§ Problem:
In how many lines of these records does the word "white" appear? Give the number by itself.

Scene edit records
- Opening Delimiter -

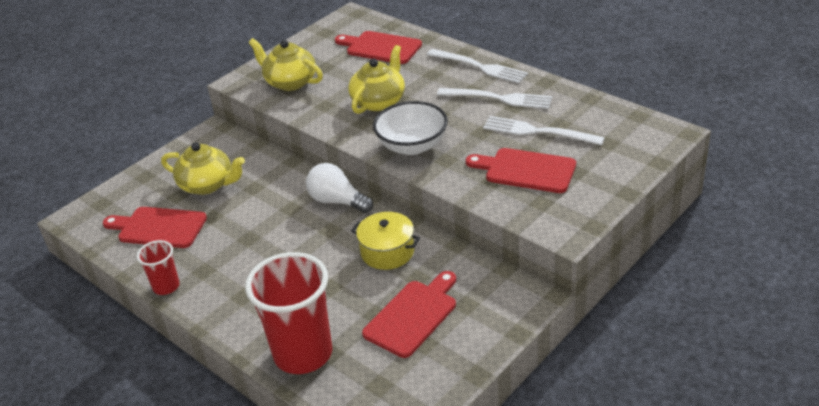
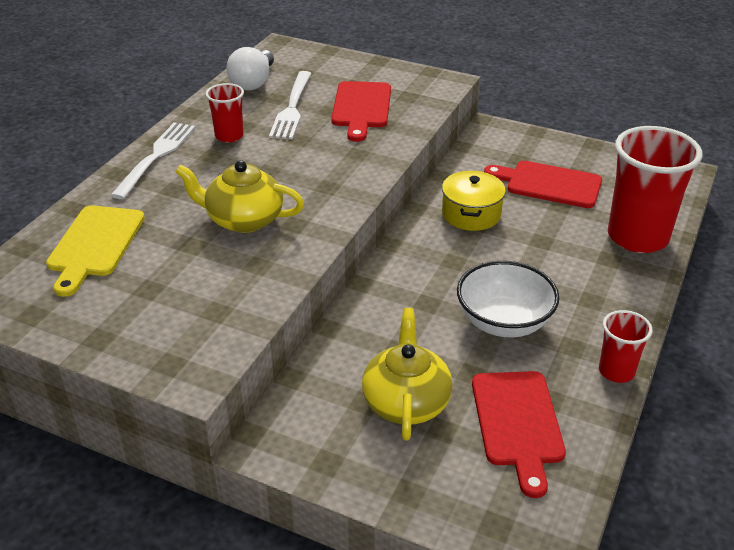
camera: 110 degrees left, 0 degrees up
(290, 82) = (195, 315): yellow teapot -> none
(337, 201) = (401, 267): white light bulb -> white light bulb (253, 82)
(380, 47) = (94, 245): red cutting board -> yellow cutting board
(412, 146) = (337, 178): white bowl -> white bowl (504, 322)
(499, 98) = (229, 136): white fork -> red cup

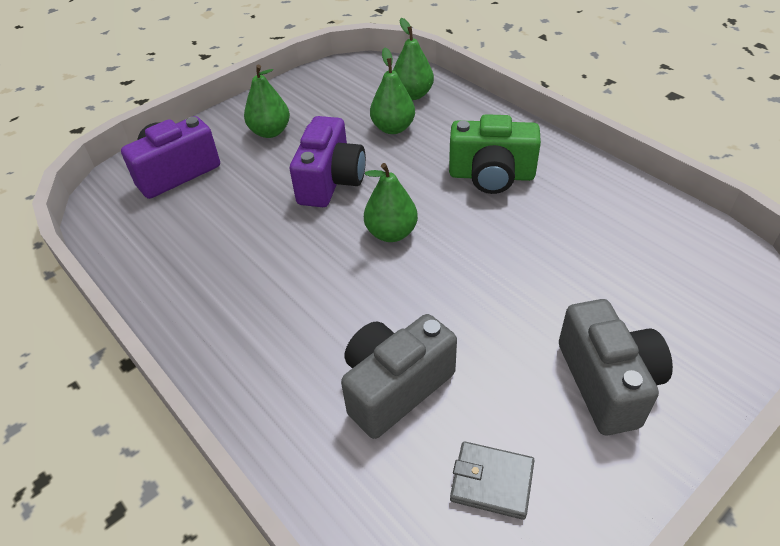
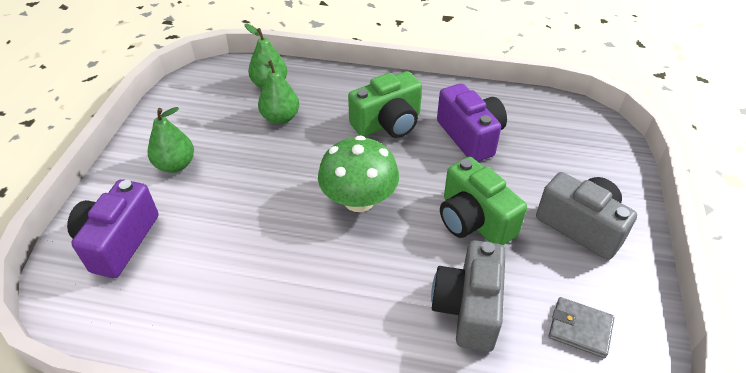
camera: 40 degrees left, 0 degrees up
(331, 181) = (272, 182): purple camera -> purple camera (470, 136)
(391, 233) = (359, 200): green pear -> green mushroom
(486, 310) = (474, 220): none -> green camera
(492, 481) = (580, 329): grey wallet -> grey wallet turned 45 degrees clockwise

- Closing Delimiter -

§ Solution to this task:
3